*Spatial reasoning data*:
*** Block opens ***

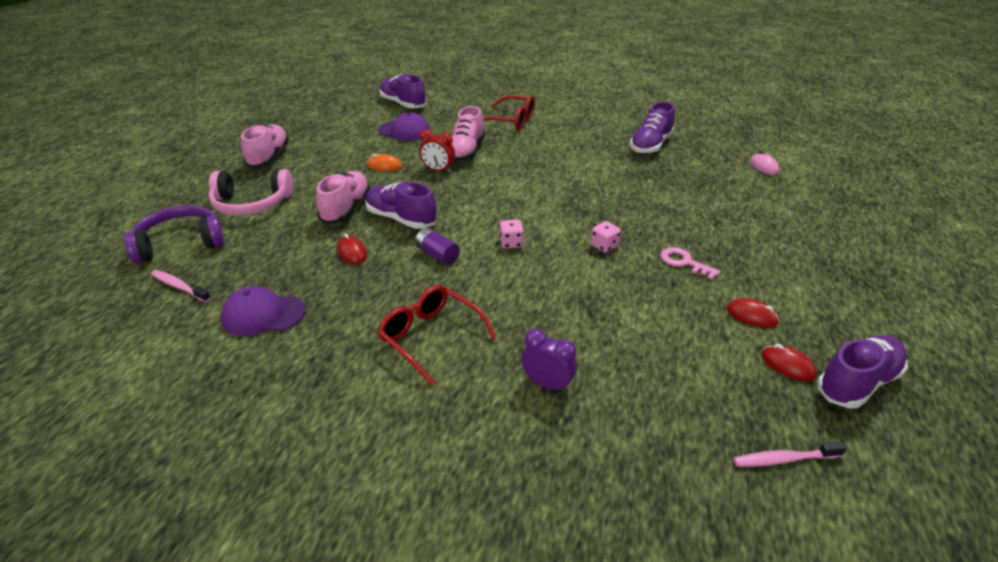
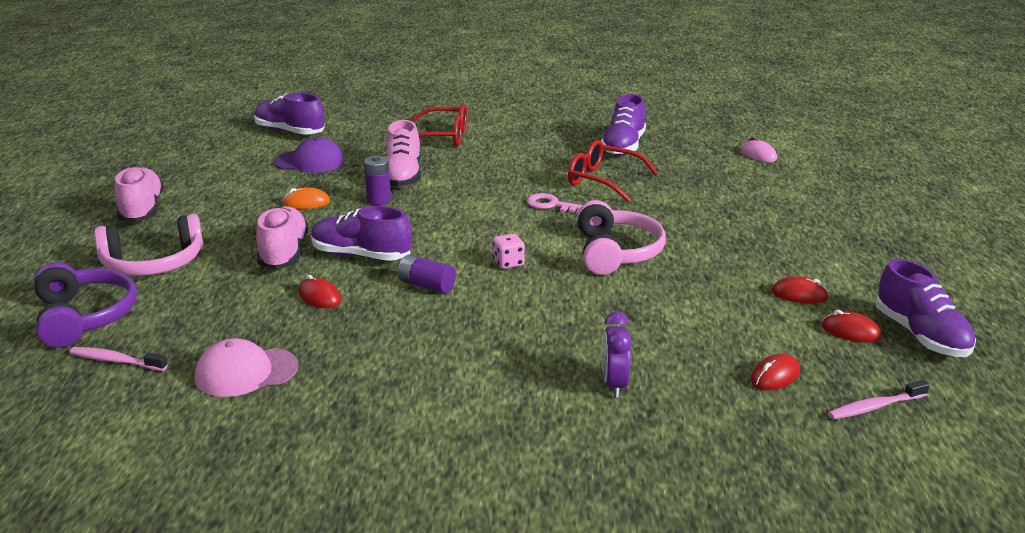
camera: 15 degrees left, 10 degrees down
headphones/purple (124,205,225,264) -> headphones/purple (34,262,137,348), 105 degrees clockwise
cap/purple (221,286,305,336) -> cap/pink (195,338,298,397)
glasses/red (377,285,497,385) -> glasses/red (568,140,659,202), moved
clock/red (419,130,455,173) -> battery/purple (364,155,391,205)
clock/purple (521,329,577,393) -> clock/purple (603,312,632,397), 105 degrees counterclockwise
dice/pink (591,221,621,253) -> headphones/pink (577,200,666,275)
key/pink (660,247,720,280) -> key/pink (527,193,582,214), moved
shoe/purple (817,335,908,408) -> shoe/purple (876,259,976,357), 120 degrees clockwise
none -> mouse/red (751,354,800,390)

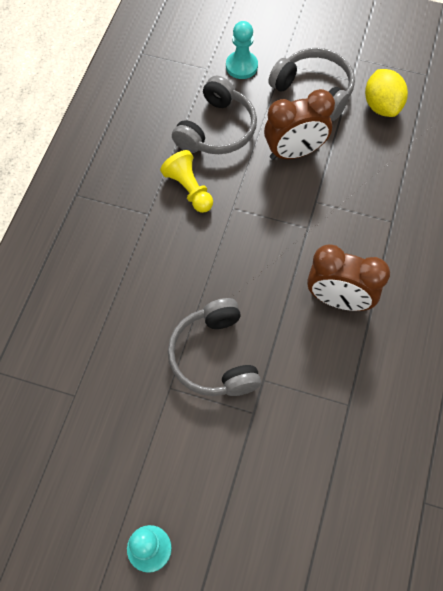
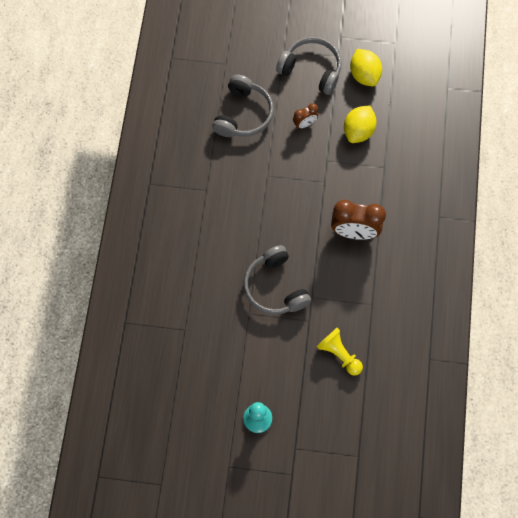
camera: 10 degrees left, 5 degrees up
pawn/yellow (160,150,213,213) -> pawn/yellow (316,328,363,376), moved
pawn/turquoise (226,21,258,79) -> none
clock/brown (264,89,335,160) -> clock/brown (293,103,318,129), x0.53
none -> lemon/yellow (344,106,377,143)

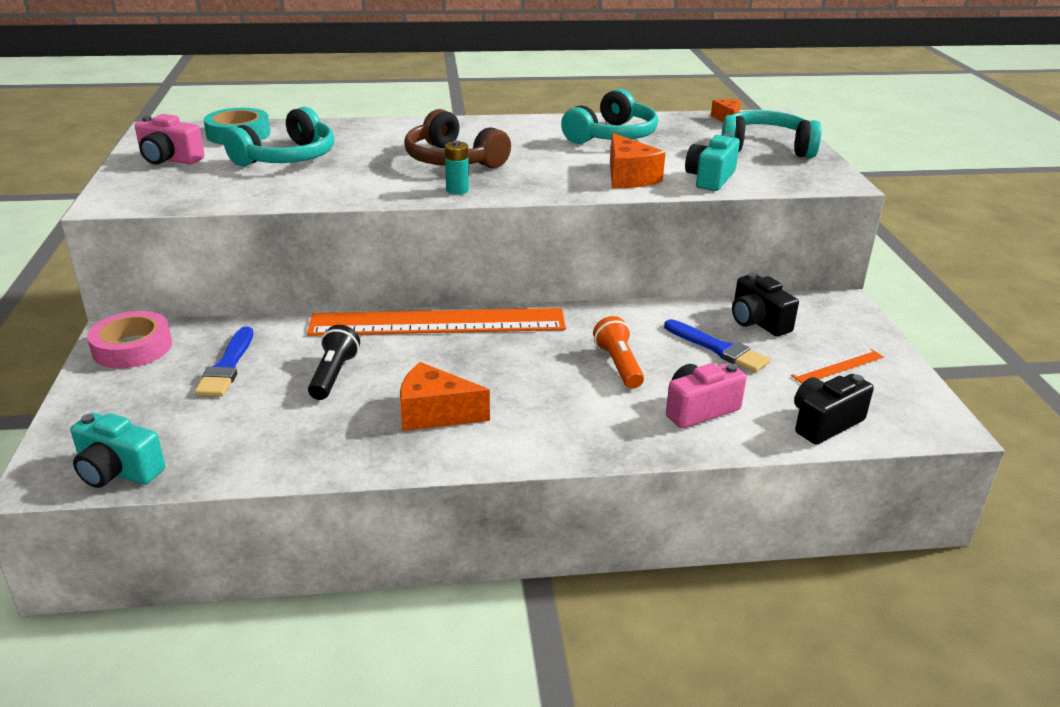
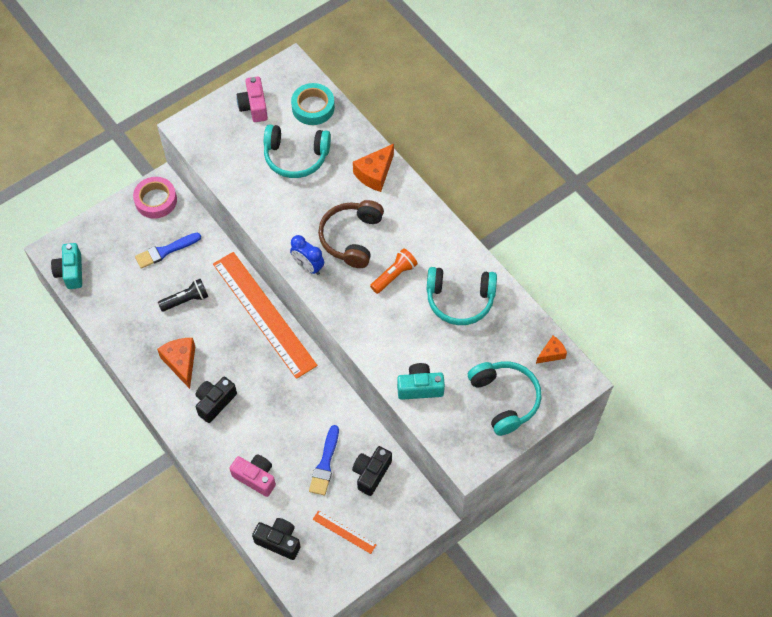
camera: 60 degrees right, 30 degrees up
battery/turquoise (445,140,469,195) -> clock/blue (290,235,324,275)
flashlight/orange (593,316,644,389) -> flashlight/orange (370,248,418,294), moved
cheese/orange (610,133,666,188) -> cheese/orange (353,144,394,192), moved
none -> camera/black (195,377,237,423)

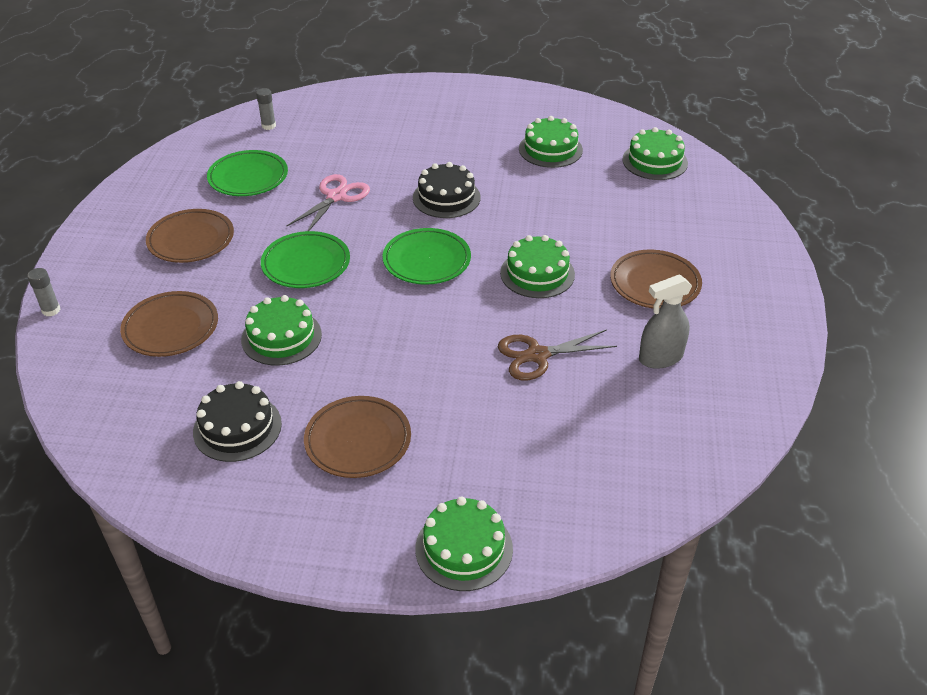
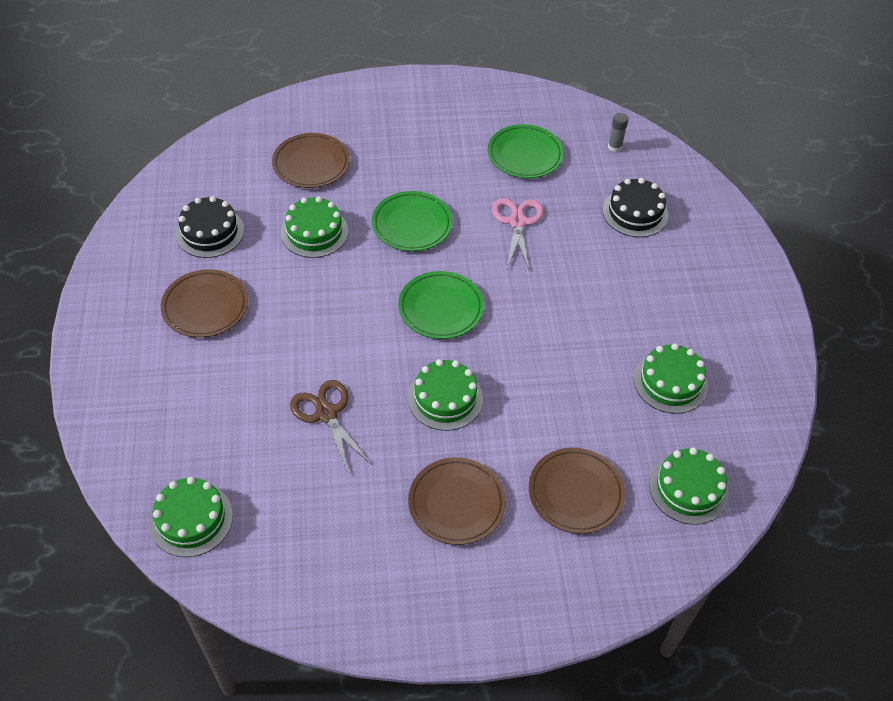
camera: 75 degrees right, 10 degrees up
glue stick/grey (27,268,61,316) -> none
plate/brown (146,209,234,263) -> plate/brown (529,448,625,534), moved
scissors/pink (287,174,370,231) -> scissors/pink (492,198,544,272), 105 degrees counterclockwise
cake/black (413,162,481,218) -> cake/black (603,178,669,237), moved
cake/green (415,496,513,591) -> cake/green (149,477,233,557), moved
spray bottle/grey (639,274,692,369) -> none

*** Block closes ***

*WHAT IS BEING ASKED*: The required output is the lines from the one holding "glue stick/grey (27,268,61,316) -> none" through the last line of the entries above, copied exactly.

*SOLUTION TO THIS TASK*:
glue stick/grey (27,268,61,316) -> none
plate/brown (146,209,234,263) -> plate/brown (529,448,625,534), moved
scissors/pink (287,174,370,231) -> scissors/pink (492,198,544,272), 105 degrees counterclockwise
cake/black (413,162,481,218) -> cake/black (603,178,669,237), moved
cake/green (415,496,513,591) -> cake/green (149,477,233,557), moved
spray bottle/grey (639,274,692,369) -> none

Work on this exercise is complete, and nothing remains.